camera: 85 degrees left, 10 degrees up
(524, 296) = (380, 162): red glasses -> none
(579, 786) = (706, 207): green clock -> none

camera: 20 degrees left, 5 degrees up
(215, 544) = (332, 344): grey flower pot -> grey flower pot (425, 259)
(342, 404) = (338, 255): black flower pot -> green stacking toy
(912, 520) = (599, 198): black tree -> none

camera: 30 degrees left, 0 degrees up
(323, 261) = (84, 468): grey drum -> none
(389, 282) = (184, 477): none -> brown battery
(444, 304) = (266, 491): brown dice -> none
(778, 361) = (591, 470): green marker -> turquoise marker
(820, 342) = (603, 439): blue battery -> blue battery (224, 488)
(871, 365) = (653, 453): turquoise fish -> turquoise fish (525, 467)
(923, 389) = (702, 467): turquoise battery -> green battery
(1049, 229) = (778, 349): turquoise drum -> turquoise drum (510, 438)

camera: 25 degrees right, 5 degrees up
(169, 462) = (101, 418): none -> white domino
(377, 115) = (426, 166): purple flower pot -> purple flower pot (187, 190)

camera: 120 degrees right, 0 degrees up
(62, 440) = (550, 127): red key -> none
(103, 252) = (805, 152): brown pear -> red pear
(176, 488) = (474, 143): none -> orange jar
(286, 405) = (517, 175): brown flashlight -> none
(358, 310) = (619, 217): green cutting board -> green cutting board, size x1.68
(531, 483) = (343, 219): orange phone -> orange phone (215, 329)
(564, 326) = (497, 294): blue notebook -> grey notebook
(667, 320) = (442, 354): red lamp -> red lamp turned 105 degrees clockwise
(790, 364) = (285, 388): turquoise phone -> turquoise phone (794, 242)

Your task: Print out, without change, each line from the line holding "(531, 483) = (343, 219): orange" to the final line of the material.

Your solution:
(531, 483) = (343, 219): orange phone -> orange phone (215, 329)
(564, 326) = (497, 294): blue notebook -> grey notebook
(667, 320) = (442, 354): red lamp -> red lamp turned 105 degrees clockwise
(790, 364) = (285, 388): turquoise phone -> turquoise phone (794, 242)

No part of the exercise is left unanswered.